From the line with "SOIL1 pin AO: A6 -> A2" through the line with "BUTTON2 pin SIG: A5 -> C14", repeat the entries verbatim, both end lines included, and add nothing.

Source material below:

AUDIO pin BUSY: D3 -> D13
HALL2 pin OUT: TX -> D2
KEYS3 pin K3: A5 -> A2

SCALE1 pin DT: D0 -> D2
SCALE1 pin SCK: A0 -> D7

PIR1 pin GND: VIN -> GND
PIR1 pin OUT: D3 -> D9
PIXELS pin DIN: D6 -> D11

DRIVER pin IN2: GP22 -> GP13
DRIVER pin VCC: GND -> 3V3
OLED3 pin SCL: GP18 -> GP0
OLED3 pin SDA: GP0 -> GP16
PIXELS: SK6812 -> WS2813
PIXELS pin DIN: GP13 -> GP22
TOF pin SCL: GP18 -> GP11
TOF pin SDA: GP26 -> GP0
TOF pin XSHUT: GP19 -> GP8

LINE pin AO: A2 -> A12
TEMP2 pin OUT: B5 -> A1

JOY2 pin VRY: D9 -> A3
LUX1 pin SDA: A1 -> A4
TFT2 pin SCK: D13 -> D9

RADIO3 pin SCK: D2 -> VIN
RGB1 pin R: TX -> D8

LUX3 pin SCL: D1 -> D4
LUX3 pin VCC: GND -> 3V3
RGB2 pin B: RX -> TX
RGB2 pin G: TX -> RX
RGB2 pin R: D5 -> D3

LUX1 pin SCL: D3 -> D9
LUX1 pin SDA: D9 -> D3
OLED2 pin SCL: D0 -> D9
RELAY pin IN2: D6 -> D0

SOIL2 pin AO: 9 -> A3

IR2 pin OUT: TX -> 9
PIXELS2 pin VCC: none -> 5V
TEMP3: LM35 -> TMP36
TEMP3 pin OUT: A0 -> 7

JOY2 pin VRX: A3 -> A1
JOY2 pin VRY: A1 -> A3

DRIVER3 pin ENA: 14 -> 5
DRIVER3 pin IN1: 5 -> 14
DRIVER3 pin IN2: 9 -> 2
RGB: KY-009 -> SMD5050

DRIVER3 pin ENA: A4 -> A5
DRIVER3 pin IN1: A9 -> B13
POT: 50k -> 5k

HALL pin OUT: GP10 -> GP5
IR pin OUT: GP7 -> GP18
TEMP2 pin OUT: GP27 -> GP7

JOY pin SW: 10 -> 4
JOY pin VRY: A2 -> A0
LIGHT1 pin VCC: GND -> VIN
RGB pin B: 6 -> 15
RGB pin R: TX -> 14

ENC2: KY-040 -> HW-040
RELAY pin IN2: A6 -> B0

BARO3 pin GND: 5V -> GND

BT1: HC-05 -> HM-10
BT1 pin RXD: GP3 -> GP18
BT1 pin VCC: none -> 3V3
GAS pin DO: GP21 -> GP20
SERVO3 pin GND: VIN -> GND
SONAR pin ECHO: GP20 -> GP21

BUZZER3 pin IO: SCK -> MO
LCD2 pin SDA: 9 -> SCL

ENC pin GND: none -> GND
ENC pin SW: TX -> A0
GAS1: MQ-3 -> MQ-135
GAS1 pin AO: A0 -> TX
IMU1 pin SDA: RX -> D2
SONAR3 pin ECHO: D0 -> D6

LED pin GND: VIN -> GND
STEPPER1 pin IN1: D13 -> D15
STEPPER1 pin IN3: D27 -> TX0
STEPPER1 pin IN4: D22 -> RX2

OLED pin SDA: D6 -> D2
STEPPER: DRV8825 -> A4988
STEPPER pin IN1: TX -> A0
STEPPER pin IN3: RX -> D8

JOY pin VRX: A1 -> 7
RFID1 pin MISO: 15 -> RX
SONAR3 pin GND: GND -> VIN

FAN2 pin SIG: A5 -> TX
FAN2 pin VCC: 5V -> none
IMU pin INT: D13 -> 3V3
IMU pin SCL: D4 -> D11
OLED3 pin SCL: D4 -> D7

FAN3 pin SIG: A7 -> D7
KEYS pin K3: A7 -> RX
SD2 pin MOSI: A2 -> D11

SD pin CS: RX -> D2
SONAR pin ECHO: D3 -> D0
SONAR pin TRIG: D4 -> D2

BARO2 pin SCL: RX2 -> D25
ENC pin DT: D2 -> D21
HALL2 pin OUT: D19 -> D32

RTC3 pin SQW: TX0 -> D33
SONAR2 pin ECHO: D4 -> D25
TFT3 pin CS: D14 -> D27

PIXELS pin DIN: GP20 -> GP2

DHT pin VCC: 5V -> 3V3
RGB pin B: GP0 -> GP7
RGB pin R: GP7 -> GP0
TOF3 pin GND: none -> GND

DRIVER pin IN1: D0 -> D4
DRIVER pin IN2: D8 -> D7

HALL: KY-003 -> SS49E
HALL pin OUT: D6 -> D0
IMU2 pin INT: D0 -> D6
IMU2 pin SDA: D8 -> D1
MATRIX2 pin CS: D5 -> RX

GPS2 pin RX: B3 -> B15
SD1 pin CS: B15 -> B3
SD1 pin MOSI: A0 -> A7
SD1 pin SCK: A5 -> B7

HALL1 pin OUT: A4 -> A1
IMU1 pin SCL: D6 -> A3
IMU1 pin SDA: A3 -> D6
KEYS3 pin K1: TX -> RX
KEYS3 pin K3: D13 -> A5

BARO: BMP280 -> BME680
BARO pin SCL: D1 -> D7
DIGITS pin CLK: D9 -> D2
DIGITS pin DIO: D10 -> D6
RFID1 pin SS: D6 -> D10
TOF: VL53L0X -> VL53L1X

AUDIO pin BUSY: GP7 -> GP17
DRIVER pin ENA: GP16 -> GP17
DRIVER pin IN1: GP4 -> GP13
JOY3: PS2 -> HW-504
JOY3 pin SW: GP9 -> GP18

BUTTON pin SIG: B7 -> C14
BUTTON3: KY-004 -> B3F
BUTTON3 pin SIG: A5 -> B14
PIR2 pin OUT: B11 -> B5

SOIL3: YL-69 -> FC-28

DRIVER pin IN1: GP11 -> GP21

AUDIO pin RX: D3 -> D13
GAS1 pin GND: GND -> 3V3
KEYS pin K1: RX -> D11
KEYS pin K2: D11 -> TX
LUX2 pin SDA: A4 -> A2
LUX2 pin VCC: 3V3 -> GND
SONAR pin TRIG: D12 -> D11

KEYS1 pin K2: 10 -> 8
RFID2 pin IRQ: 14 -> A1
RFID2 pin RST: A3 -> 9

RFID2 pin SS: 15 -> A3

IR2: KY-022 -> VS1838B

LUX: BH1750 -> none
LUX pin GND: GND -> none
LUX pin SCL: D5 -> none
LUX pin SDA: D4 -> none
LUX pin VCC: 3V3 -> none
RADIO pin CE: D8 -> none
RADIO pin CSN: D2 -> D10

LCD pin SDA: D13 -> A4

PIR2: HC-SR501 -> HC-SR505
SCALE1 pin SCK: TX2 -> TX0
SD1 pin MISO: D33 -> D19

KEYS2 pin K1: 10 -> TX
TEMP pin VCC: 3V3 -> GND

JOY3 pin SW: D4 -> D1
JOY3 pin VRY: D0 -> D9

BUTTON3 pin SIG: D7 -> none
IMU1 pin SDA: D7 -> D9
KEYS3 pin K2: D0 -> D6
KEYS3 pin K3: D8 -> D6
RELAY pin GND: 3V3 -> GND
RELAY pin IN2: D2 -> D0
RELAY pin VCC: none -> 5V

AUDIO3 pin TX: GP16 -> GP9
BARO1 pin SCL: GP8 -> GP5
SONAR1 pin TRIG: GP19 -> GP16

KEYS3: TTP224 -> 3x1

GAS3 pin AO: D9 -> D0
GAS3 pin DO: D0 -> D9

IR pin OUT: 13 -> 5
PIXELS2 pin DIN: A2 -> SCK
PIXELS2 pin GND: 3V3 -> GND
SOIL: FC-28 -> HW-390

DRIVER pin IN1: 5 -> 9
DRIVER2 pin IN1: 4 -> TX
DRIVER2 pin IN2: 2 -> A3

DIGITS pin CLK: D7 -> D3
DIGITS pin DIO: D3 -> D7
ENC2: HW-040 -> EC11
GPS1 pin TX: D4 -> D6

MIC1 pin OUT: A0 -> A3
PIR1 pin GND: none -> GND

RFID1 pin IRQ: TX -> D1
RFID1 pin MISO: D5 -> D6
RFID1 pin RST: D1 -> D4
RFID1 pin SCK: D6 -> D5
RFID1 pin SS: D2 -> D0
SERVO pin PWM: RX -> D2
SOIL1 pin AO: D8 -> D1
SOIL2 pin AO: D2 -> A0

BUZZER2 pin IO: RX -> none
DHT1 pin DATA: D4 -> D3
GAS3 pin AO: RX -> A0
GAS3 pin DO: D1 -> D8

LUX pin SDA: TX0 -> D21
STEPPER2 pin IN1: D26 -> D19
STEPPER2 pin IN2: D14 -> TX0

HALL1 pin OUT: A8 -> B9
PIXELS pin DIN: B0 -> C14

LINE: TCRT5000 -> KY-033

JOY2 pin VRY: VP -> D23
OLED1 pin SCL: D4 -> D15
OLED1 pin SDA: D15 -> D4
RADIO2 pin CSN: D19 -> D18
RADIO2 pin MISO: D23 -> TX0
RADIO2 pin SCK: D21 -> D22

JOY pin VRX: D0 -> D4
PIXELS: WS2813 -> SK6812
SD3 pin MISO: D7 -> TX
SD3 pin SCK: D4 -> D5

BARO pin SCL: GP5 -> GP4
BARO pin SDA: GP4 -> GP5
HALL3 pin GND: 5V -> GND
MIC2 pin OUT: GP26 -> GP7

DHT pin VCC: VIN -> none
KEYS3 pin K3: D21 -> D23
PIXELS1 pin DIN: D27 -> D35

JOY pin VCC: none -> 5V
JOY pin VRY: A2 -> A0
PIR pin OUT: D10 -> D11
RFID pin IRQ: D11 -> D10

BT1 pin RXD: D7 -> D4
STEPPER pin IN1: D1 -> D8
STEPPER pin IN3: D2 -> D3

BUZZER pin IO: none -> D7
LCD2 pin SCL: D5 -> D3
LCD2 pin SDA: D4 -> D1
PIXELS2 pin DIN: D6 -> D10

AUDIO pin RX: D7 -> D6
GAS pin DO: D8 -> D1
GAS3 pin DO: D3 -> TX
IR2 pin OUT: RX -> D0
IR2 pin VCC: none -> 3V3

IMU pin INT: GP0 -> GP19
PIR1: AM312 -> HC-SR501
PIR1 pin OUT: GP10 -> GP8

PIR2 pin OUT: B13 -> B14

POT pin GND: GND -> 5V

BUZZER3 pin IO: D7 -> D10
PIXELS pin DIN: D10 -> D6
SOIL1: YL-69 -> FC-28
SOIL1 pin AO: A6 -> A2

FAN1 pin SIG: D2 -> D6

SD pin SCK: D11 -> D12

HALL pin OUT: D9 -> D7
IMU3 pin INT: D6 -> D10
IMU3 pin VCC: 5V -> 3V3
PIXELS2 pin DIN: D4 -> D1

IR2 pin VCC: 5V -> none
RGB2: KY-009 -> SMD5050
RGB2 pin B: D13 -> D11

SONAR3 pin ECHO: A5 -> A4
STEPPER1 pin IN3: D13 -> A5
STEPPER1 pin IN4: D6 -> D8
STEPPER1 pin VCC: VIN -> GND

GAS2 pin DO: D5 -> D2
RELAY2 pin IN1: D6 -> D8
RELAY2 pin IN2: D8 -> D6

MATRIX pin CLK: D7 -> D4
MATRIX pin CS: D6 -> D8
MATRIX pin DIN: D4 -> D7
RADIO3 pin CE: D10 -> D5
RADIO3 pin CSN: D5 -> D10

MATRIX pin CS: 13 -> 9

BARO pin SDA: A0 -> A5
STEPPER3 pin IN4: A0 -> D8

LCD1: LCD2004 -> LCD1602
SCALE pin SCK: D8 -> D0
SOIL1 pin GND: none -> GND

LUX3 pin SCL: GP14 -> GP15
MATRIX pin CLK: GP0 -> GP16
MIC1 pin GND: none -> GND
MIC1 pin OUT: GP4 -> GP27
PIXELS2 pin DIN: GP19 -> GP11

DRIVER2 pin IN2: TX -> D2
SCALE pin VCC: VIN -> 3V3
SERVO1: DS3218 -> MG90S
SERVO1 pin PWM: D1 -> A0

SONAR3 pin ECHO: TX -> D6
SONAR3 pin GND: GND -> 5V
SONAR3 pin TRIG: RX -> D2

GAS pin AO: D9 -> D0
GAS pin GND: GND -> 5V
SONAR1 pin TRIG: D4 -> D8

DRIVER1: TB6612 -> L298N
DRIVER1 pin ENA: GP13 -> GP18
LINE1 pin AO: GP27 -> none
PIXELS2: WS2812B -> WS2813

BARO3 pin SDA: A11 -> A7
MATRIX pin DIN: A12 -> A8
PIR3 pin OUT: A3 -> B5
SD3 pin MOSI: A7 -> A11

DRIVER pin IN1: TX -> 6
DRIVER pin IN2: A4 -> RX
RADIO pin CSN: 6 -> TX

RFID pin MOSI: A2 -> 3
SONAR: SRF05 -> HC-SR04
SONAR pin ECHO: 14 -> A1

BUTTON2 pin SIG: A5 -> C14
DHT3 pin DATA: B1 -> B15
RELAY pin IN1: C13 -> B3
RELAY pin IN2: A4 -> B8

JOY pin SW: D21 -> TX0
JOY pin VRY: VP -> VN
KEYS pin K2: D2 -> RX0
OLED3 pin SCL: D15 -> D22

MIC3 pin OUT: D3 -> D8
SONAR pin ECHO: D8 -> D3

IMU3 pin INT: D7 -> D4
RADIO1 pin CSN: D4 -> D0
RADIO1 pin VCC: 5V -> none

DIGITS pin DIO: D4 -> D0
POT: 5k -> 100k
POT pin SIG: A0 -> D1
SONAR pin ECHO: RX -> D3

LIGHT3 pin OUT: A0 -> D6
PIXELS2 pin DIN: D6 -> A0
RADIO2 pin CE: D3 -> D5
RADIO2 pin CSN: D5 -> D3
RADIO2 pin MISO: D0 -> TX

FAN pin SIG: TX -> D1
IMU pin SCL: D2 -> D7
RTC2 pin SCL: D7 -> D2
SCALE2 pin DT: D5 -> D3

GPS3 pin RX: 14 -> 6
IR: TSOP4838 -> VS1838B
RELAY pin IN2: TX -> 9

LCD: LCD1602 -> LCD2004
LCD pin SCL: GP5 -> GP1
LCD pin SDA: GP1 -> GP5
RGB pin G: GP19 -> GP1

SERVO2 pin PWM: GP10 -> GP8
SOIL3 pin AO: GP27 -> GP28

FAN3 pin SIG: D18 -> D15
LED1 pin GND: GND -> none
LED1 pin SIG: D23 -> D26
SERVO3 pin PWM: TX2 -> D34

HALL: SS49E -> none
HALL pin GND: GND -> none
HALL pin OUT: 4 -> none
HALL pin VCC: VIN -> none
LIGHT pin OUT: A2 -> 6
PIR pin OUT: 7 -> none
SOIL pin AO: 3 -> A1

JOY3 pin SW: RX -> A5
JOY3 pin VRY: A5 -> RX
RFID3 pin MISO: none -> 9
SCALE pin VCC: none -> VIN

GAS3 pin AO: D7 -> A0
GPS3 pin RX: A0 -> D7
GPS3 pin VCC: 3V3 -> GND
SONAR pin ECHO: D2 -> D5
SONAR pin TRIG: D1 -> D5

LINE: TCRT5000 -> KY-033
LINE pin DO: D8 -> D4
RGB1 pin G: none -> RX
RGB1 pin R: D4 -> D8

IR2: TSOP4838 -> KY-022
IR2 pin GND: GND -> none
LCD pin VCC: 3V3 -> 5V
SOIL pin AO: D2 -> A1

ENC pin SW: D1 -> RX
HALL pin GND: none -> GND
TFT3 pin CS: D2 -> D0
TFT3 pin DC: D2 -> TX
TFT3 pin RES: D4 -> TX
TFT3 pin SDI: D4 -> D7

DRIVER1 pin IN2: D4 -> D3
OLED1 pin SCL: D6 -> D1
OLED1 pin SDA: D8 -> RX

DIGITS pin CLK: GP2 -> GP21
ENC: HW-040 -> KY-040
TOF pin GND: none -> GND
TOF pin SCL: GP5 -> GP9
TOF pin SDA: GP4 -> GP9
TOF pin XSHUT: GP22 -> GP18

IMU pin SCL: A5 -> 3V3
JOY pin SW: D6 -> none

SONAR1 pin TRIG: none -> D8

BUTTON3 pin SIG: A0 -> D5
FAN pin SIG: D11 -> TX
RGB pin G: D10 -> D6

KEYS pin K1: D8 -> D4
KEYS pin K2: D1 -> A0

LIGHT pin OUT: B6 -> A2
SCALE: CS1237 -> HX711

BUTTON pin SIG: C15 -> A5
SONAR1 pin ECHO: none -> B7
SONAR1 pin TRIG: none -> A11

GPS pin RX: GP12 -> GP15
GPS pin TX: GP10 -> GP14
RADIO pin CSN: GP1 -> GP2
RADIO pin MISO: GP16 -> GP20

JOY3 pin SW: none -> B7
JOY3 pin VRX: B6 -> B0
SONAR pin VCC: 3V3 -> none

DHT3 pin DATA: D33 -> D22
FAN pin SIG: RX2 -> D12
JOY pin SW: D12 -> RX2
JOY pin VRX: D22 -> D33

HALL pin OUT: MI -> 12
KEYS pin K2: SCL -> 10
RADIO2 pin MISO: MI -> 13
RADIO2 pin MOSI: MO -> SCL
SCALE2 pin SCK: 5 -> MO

End of Source material.

| Output for this exercise |
SOIL1 pin AO: A6 -> A2

FAN1 pin SIG: D2 -> D6

SD pin SCK: D11 -> D12

HALL pin OUT: D9 -> D7
IMU3 pin INT: D6 -> D10
IMU3 pin VCC: 5V -> 3V3
PIXELS2 pin DIN: D4 -> D1

IR2 pin VCC: 5V -> none
RGB2: KY-009 -> SMD5050
RGB2 pin B: D13 -> D11

SONAR3 pin ECHO: A5 -> A4
STEPPER1 pin IN3: D13 -> A5
STEPPER1 pin IN4: D6 -> D8
STEPPER1 pin VCC: VIN -> GND

GAS2 pin DO: D5 -> D2
RELAY2 pin IN1: D6 -> D8
RELAY2 pin IN2: D8 -> D6

MATRIX pin CLK: D7 -> D4
MATRIX pin CS: D6 -> D8
MATRIX pin DIN: D4 -> D7
RADIO3 pin CE: D10 -> D5
RADIO3 pin CSN: D5 -> D10

MATRIX pin CS: 13 -> 9

BARO pin SDA: A0 -> A5
STEPPER3 pin IN4: A0 -> D8

LCD1: LCD2004 -> LCD1602
SCALE pin SCK: D8 -> D0
SOIL1 pin GND: none -> GND

LUX3 pin SCL: GP14 -> GP15
MATRIX pin CLK: GP0 -> GP16
MIC1 pin GND: none -> GND
MIC1 pin OUT: GP4 -> GP27
PIXELS2 pin DIN: GP19 -> GP11

DRIVER2 pin IN2: TX -> D2
SCALE pin VCC: VIN -> 3V3
SERVO1: DS3218 -> MG90S
SERVO1 pin PWM: D1 -> A0

SONAR3 pin ECHO: TX -> D6
SONAR3 pin GND: GND -> 5V
SONAR3 pin TRIG: RX -> D2

GAS pin AO: D9 -> D0
GAS pin GND: GND -> 5V
SONAR1 pin TRIG: D4 -> D8

DRIVER1: TB6612 -> L298N
DRIVER1 pin ENA: GP13 -> GP18
LINE1 pin AO: GP27 -> none
PIXELS2: WS2812B -> WS2813

BARO3 pin SDA: A11 -> A7
MATRIX pin DIN: A12 -> A8
PIR3 pin OUT: A3 -> B5
SD3 pin MOSI: A7 -> A11

DRIVER pin IN1: TX -> 6
DRIVER pin IN2: A4 -> RX
RADIO pin CSN: 6 -> TX

RFID pin MOSI: A2 -> 3
SONAR: SRF05 -> HC-SR04
SONAR pin ECHO: 14 -> A1

BUTTON2 pin SIG: A5 -> C14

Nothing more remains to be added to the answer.